DATA FOR THIS TASK below:

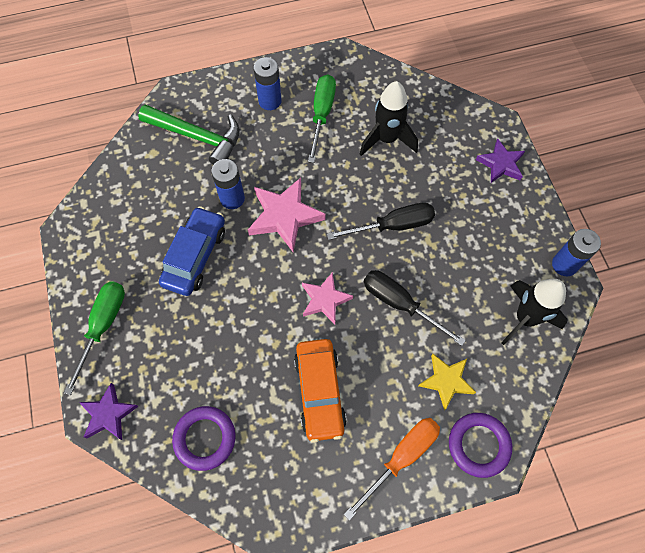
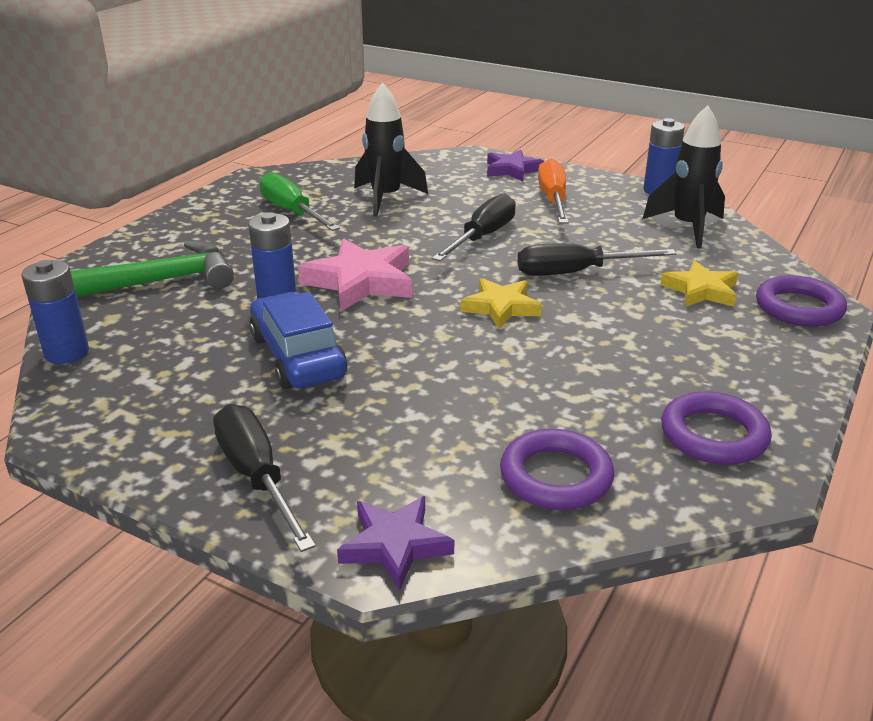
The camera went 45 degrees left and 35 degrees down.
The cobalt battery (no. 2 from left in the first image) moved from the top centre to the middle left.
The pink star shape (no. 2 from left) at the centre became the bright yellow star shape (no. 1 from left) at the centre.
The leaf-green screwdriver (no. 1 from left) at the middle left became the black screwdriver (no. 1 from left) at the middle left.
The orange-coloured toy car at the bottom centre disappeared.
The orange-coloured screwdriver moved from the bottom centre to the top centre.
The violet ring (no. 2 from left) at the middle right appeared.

End of DATA FOR THIS TASK.

TRY IT: The entries are to be restated word for word, with pictures omitted.

SOLVED PROBLEM:
The camera went 45 degrees left and 35 degrees down.
The cobalt battery (no. 2 from left in the first image) moved from the top centre to the middle left.
The pink star shape (no. 2 from left) at the centre became the bright yellow star shape (no. 1 from left) at the centre.
The leaf-green screwdriver (no. 1 from left) at the middle left became the black screwdriver (no. 1 from left) at the middle left.
The orange-coloured toy car at the bottom centre disappeared.
The orange-coloured screwdriver moved from the bottom centre to the top centre.
The violet ring (no. 2 from left) at the middle right appeared.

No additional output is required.